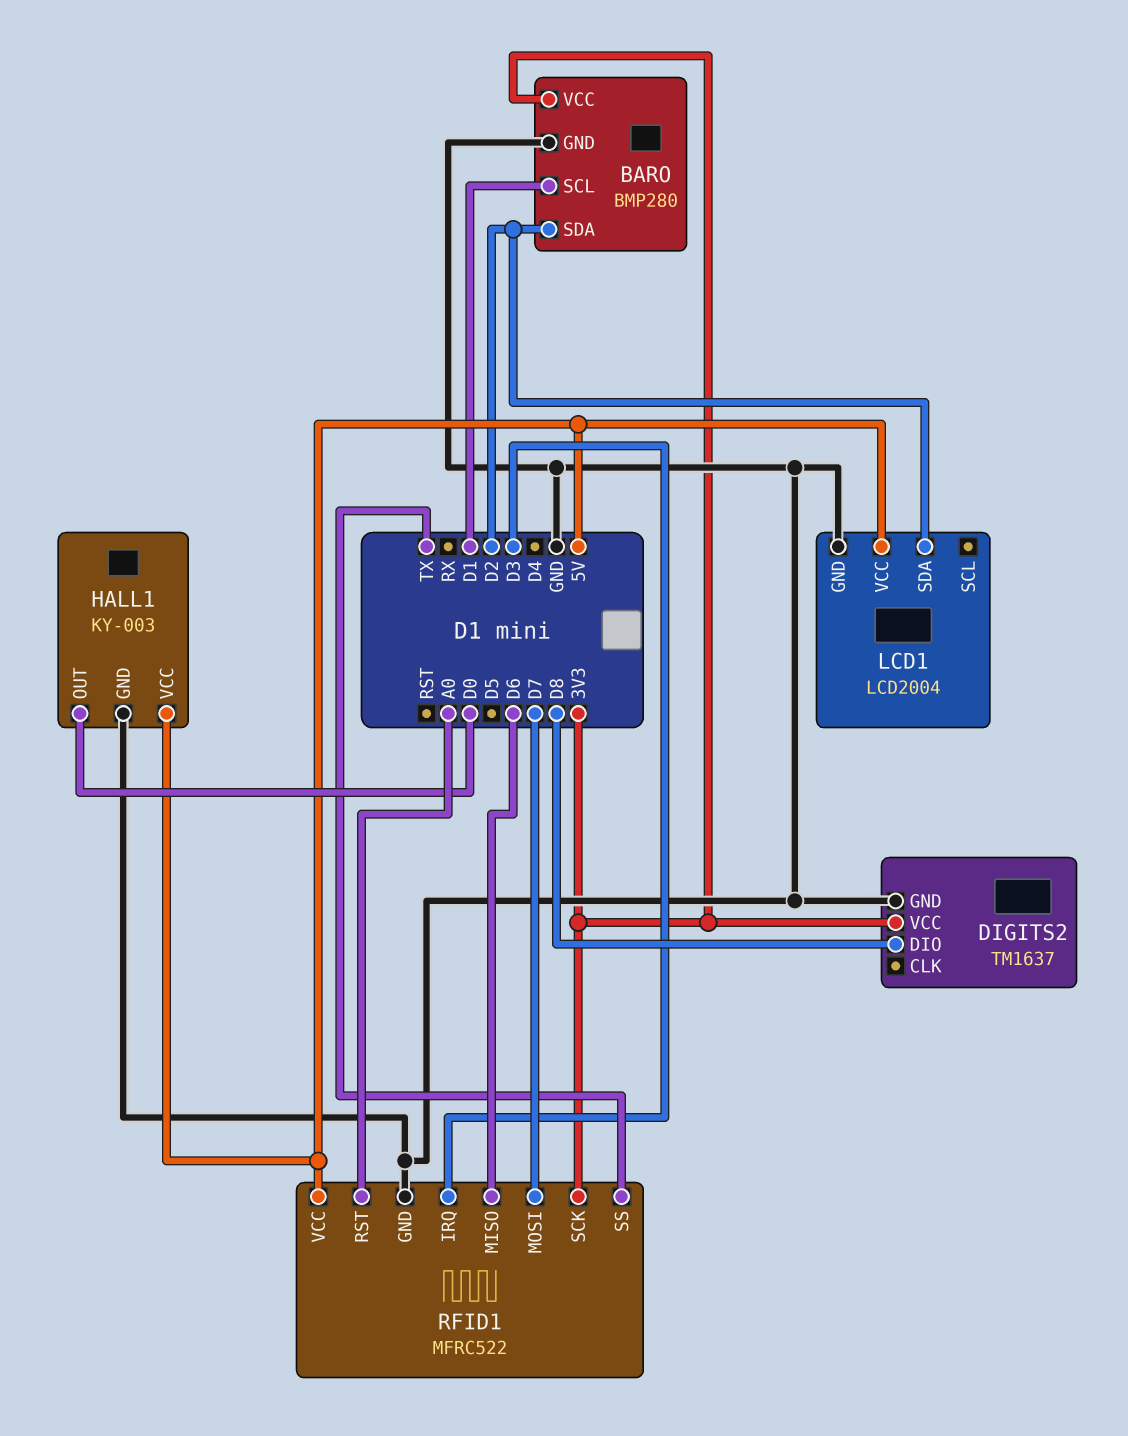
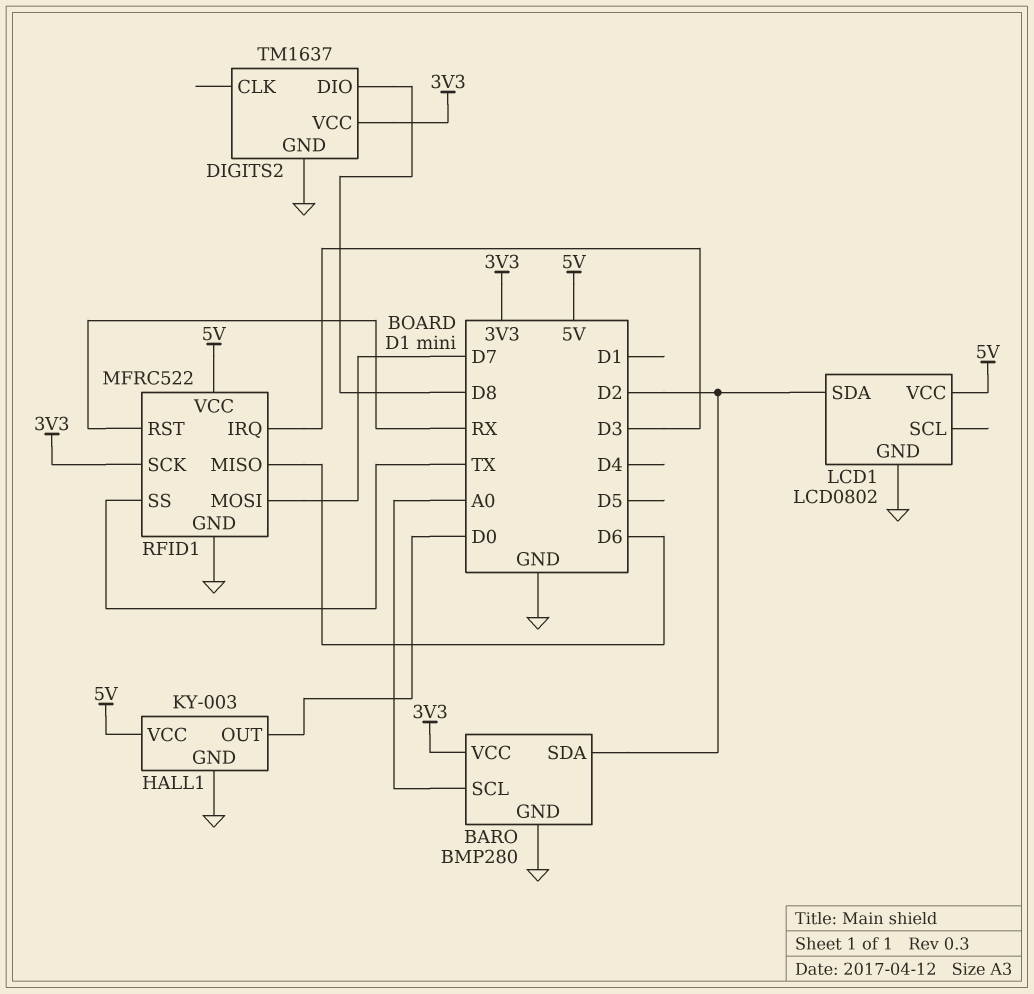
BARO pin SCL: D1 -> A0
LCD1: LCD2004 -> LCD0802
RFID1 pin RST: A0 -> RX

* * *

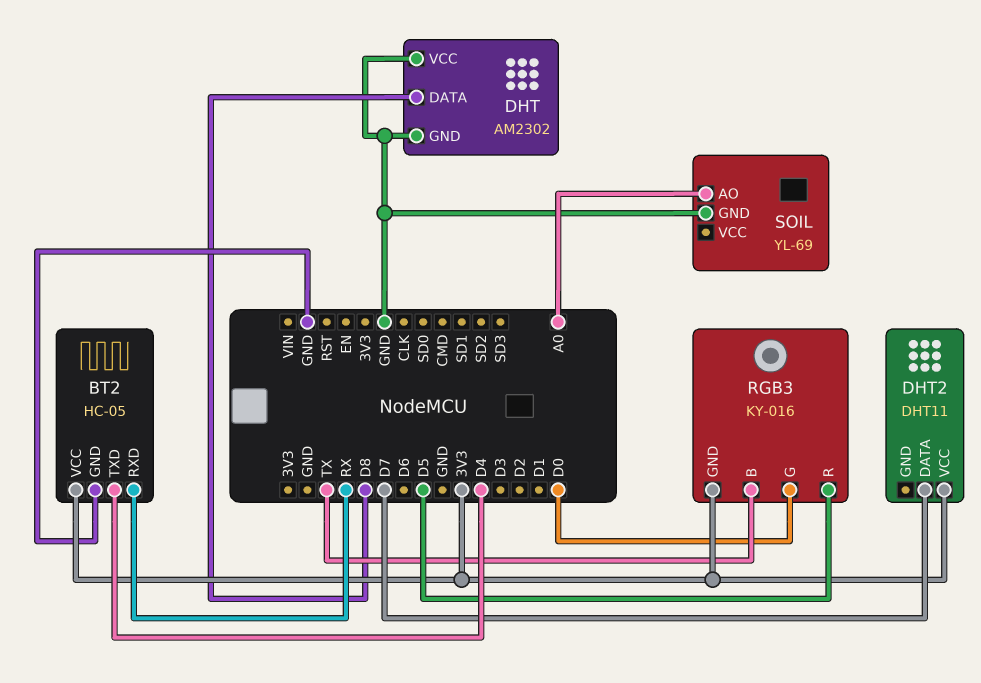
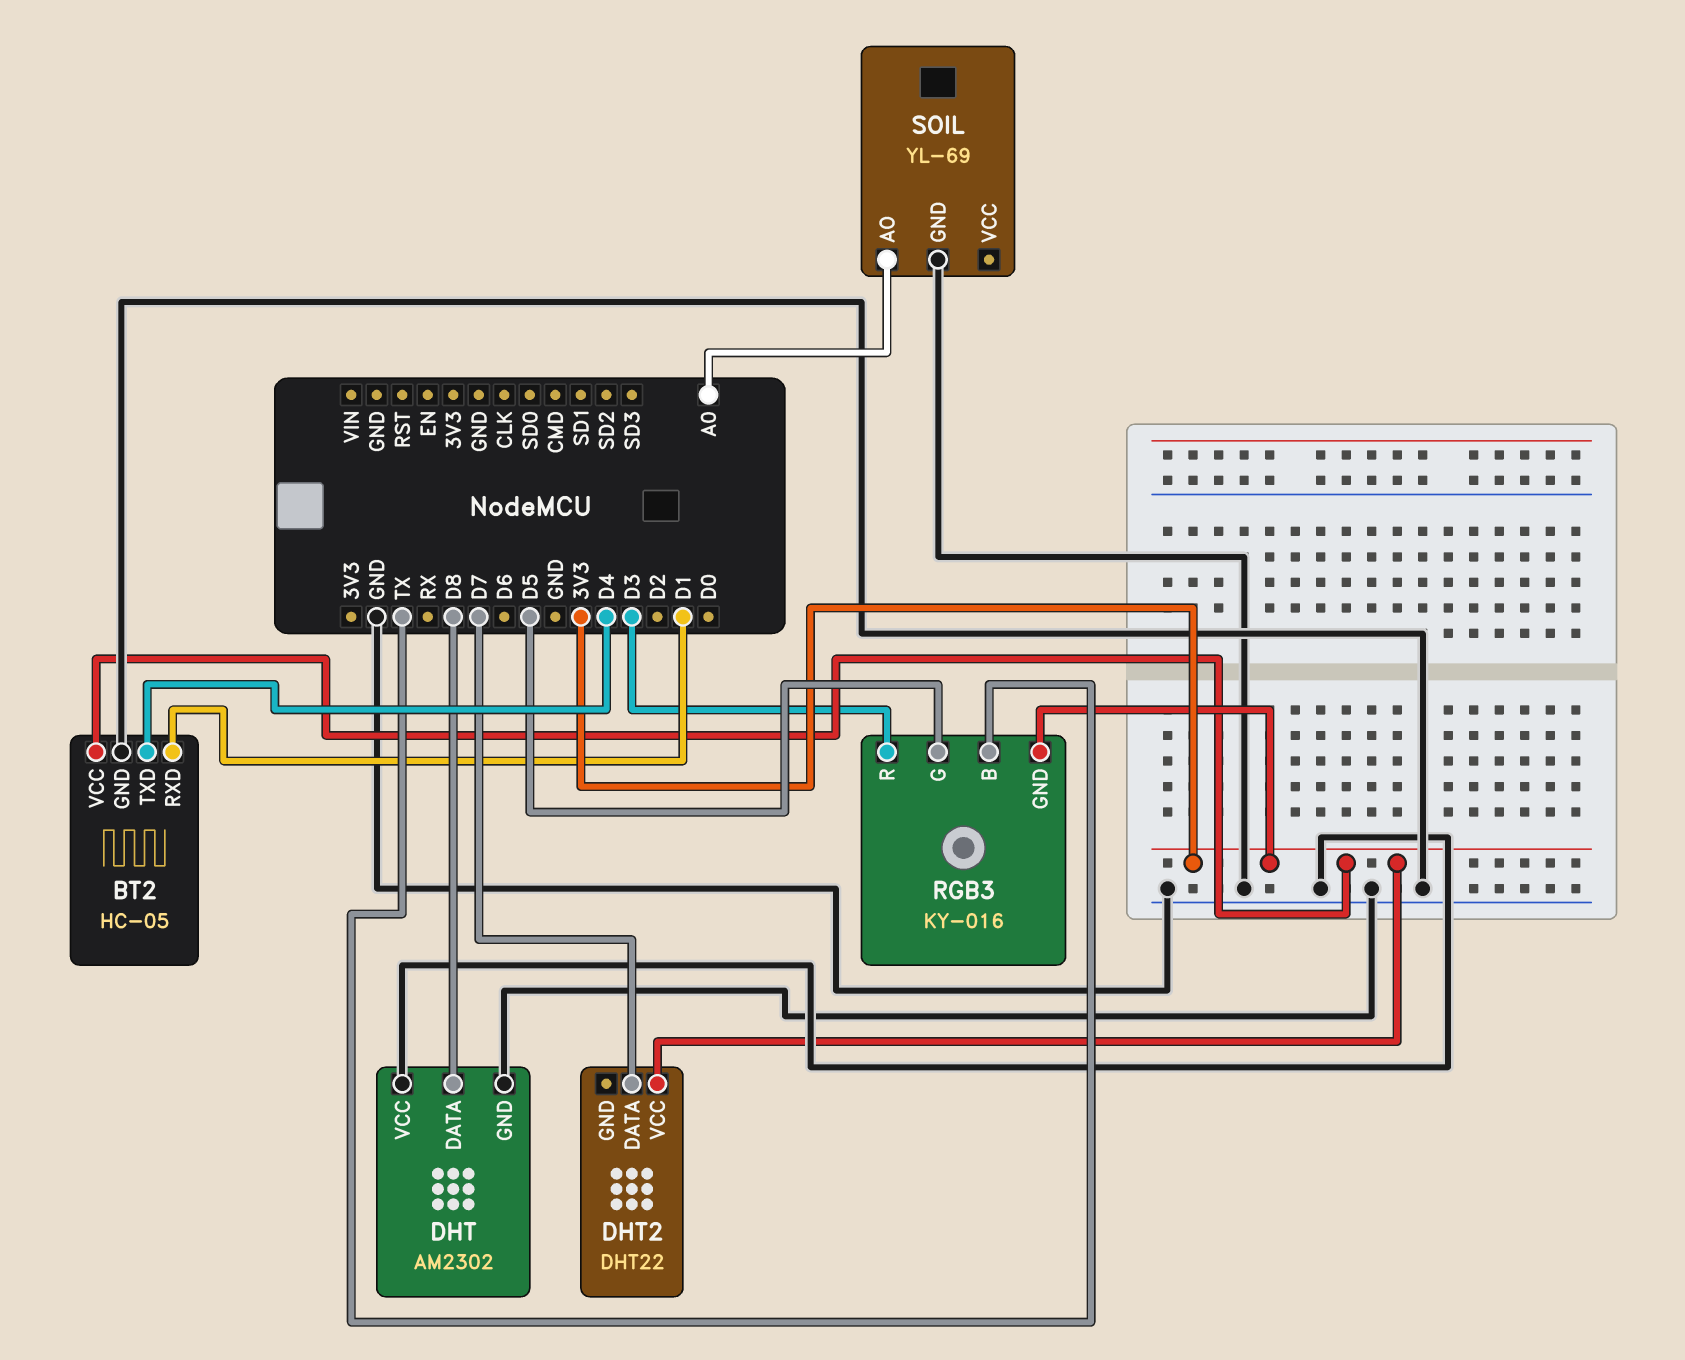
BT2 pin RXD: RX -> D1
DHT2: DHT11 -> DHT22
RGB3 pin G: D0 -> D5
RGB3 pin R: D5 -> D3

- [Your task] The exact lines of the material above starting at the one that contains "BT2 pin RXD: RX -> D1" and ending at the one that contains "RGB3 pin R: D5 -> D3" are what to retype; leave out everything else.

- [Problem solution]
BT2 pin RXD: RX -> D1
DHT2: DHT11 -> DHT22
RGB3 pin G: D0 -> D5
RGB3 pin R: D5 -> D3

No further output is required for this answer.